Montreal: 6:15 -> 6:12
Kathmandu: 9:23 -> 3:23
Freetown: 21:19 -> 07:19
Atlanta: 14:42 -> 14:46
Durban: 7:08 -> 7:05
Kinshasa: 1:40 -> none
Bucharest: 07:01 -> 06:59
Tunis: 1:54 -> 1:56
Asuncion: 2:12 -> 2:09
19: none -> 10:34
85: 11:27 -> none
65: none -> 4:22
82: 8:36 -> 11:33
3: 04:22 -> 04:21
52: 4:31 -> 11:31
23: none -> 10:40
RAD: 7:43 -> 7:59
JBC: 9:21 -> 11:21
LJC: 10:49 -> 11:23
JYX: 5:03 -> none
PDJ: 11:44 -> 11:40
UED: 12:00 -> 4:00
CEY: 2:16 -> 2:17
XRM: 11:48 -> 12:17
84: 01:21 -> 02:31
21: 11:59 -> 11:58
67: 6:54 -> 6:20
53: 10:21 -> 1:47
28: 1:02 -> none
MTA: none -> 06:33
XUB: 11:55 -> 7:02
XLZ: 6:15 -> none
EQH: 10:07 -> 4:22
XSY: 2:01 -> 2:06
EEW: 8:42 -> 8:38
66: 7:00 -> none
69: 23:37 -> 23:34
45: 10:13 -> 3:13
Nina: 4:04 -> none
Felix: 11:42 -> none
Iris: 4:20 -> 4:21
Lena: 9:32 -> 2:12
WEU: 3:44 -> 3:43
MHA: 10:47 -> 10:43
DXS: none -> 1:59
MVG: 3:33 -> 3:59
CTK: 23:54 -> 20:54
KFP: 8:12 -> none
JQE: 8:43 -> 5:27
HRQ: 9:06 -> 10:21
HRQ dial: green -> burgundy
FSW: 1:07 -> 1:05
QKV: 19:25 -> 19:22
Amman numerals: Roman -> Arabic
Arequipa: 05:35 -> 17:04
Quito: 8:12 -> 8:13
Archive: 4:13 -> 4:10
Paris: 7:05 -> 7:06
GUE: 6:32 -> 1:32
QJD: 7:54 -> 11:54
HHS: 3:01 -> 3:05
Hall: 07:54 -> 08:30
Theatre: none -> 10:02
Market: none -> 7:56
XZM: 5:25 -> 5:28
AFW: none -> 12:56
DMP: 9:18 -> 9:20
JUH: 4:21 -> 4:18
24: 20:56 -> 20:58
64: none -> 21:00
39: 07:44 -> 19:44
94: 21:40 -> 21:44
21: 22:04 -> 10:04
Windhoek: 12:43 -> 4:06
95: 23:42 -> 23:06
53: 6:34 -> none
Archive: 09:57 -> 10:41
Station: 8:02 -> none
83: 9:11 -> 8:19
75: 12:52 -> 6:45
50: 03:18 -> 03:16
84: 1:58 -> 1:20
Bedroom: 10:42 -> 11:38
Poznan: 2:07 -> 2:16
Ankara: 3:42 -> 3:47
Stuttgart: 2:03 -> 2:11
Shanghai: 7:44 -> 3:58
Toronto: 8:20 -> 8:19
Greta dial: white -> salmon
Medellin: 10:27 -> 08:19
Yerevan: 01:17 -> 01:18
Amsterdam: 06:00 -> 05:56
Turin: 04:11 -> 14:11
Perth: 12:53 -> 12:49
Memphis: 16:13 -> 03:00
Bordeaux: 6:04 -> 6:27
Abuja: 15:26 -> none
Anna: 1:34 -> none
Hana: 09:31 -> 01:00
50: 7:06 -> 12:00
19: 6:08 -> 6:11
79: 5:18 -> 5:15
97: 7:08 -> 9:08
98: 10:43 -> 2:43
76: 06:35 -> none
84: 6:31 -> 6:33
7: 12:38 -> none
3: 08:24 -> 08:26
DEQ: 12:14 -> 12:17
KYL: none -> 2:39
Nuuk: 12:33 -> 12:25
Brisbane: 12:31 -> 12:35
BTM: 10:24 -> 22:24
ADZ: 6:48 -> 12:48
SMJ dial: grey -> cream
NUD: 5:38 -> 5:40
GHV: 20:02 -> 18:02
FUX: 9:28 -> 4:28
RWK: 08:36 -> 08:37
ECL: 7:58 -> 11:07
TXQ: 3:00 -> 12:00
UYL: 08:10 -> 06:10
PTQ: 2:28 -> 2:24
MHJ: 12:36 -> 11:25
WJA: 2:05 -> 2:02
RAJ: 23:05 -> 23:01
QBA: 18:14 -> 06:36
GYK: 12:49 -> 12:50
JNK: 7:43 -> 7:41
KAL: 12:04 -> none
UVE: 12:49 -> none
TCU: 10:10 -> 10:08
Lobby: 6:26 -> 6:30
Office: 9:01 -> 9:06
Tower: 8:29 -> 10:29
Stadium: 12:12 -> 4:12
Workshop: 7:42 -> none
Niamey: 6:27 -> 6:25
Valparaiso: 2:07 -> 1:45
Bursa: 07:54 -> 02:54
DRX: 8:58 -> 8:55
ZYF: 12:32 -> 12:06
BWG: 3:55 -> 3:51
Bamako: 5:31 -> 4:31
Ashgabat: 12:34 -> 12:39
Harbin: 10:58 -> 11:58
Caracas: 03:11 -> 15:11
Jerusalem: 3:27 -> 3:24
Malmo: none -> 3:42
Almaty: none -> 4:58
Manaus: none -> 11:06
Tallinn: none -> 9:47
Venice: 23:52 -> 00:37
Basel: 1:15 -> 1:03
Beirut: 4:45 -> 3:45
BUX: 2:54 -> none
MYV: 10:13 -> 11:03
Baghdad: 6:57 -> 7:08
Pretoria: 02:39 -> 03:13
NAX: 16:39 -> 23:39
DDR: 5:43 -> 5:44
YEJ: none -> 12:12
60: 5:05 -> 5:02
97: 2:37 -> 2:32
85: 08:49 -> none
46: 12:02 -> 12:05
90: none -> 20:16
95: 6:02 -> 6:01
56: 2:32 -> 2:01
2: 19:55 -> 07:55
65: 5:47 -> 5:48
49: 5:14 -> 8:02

..............................

問題文: 上の行をすべて、空行は省いて番号付きリストの形に書き改めること。

解答:
1. Montreal: 6:15 -> 6:12
2. Kathmandu: 9:23 -> 3:23
3. Freetown: 21:19 -> 07:19
4. Atlanta: 14:42 -> 14:46
5. Durban: 7:08 -> 7:05
6. Kinshasa: 1:40 -> none
7. Bucharest: 07:01 -> 06:59
8. Tunis: 1:54 -> 1:56
9. Asuncion: 2:12 -> 2:09
10. 19: none -> 10:34
11. 85: 11:27 -> none
12. 65: none -> 4:22
13. 82: 8:36 -> 11:33
14. 3: 04:22 -> 04:21
15. 52: 4:31 -> 11:31
16. 23: none -> 10:40
17. RAD: 7:43 -> 7:59
18. JBC: 9:21 -> 11:21
19. LJC: 10:49 -> 11:23
20. JYX: 5:03 -> none
21. PDJ: 11:44 -> 11:40
22. UED: 12:00 -> 4:00
23. CEY: 2:16 -> 2:17
24. XRM: 11:48 -> 12:17
25. 84: 01:21 -> 02:31
26. 21: 11:59 -> 11:58
27. 67: 6:54 -> 6:20
28. 53: 10:21 -> 1:47
29. 28: 1:02 -> none
30. MTA: none -> 06:33
31. XUB: 11:55 -> 7:02
32. XLZ: 6:15 -> none
33. EQH: 10:07 -> 4:22
34. XSY: 2:01 -> 2:06
35. EEW: 8:42 -> 8:38
36. 66: 7:00 -> none
37. 69: 23:37 -> 23:34
38. 45: 10:13 -> 3:13
39. Nina: 4:04 -> none
40. Felix: 11:42 -> none
41. Iris: 4:20 -> 4:21
42. Lena: 9:32 -> 2:12
43. WEU: 3:44 -> 3:43
44. MHA: 10:47 -> 10:43
45. DXS: none -> 1:59
46. MVG: 3:33 -> 3:59
47. CTK: 23:54 -> 20:54
48. KFP: 8:12 -> none
49. JQE: 8:43 -> 5:27
50. HRQ: 9:06 -> 10:21
51. HRQ dial: green -> burgundy
52. FSW: 1:07 -> 1:05
53. QKV: 19:25 -> 19:22
54. Amman numerals: Roman -> Arabic
55. Arequipa: 05:35 -> 17:04
56. Quito: 8:12 -> 8:13
57. Archive: 4:13 -> 4:10
58. Paris: 7:05 -> 7:06
59. GUE: 6:32 -> 1:32
60. QJD: 7:54 -> 11:54
61. HHS: 3:01 -> 3:05
62. Hall: 07:54 -> 08:30
63. Theatre: none -> 10:02
64. Market: none -> 7:56
65. XZM: 5:25 -> 5:28
66. AFW: none -> 12:56
67. DMP: 9:18 -> 9:20
68. JUH: 4:21 -> 4:18
69. 24: 20:56 -> 20:58
70. 64: none -> 21:00
71. 39: 07:44 -> 19:44
72. 94: 21:40 -> 21:44
73. 21: 22:04 -> 10:04
74. Windhoek: 12:43 -> 4:06
75. 95: 23:42 -> 23:06
76. 53: 6:34 -> none
77. Archive: 09:57 -> 10:41
78. Station: 8:02 -> none
79. 83: 9:11 -> 8:19
80. 75: 12:52 -> 6:45
81. 50: 03:18 -> 03:16
82. 84: 1:58 -> 1:20
83. Bedroom: 10:42 -> 11:38
84. Poznan: 2:07 -> 2:16
85. Ankara: 3:42 -> 3:47
86. Stuttgart: 2:03 -> 2:11
87. Shanghai: 7:44 -> 3:58
88. Toronto: 8:20 -> 8:19
89. Greta dial: white -> salmon
90. Medellin: 10:27 -> 08:19
91. Yerevan: 01:17 -> 01:18
92. Amsterdam: 06:00 -> 05:56
93. Turin: 04:11 -> 14:11
94. Perth: 12:53 -> 12:49
95. Memphis: 16:13 -> 03:00
96. Bordeaux: 6:04 -> 6:27
97. Abuja: 15:26 -> none
98. Anna: 1:34 -> none
99. Hana: 09:31 -> 01:00
100. 50: 7:06 -> 12:00
101. 19: 6:08 -> 6:11
102. 79: 5:18 -> 5:15
103. 97: 7:08 -> 9:08
104. 98: 10:43 -> 2:43
105. 76: 06:35 -> none
106. 84: 6:31 -> 6:33
107. 7: 12:38 -> none
108. 3: 08:24 -> 08:26
109. DEQ: 12:14 -> 12:17
110. KYL: none -> 2:39
111. Nuuk: 12:33 -> 12:25
112. Brisbane: 12:31 -> 12:35
113. BTM: 10:24 -> 22:24
114. ADZ: 6:48 -> 12:48
115. SMJ dial: grey -> cream
116. NUD: 5:38 -> 5:40
117. GHV: 20:02 -> 18:02
118. FUX: 9:28 -> 4:28
119. RWK: 08:36 -> 08:37
120. ECL: 7:58 -> 11:07
121. TXQ: 3:00 -> 12:00
122. UYL: 08:10 -> 06:10
123. PTQ: 2:28 -> 2:24
124. MHJ: 12:36 -> 11:25
125. WJA: 2:05 -> 2:02
126. RAJ: 23:05 -> 23:01
127. QBA: 18:14 -> 06:36
128. GYK: 12:49 -> 12:50
129. JNK: 7:43 -> 7:41
130. KAL: 12:04 -> none
131. UVE: 12:49 -> none
132. TCU: 10:10 -> 10:08
133. Lobby: 6:26 -> 6:30
134. Office: 9:01 -> 9:06
135. Tower: 8:29 -> 10:29
136. Stadium: 12:12 -> 4:12
137. Workshop: 7:42 -> none
138. Niamey: 6:27 -> 6:25
139. Valparaiso: 2:07 -> 1:45
140. Bursa: 07:54 -> 02:54
141. DRX: 8:58 -> 8:55
142. ZYF: 12:32 -> 12:06
143. BWG: 3:55 -> 3:51
144. Bamako: 5:31 -> 4:31
145. Ashgabat: 12:34 -> 12:39
146. Harbin: 10:58 -> 11:58
147. Caracas: 03:11 -> 15:11
148. Jerusalem: 3:27 -> 3:24
149. Malmo: none -> 3:42
150. Almaty: none -> 4:58
151. Manaus: none -> 11:06
152. Tallinn: none -> 9:47
153. Venice: 23:52 -> 00:37
154. Basel: 1:15 -> 1:03
155. Beirut: 4:45 -> 3:45
156. BUX: 2:54 -> none
157. MYV: 10:13 -> 11:03
158. Baghdad: 6:57 -> 7:08
159. Pretoria: 02:39 -> 03:13
160. NAX: 16:39 -> 23:39
161. DDR: 5:43 -> 5:44
162. YEJ: none -> 12:12
163. 60: 5:05 -> 5:02
164. 97: 2:37 -> 2:32
165. 85: 08:49 -> none
166. 46: 12:02 -> 12:05
167. 90: none -> 20:16
168. 95: 6:02 -> 6:01
169. 56: 2:32 -> 2:01
170. 2: 19:55 -> 07:55
171. 65: 5:47 -> 5:48
172. 49: 5:14 -> 8:02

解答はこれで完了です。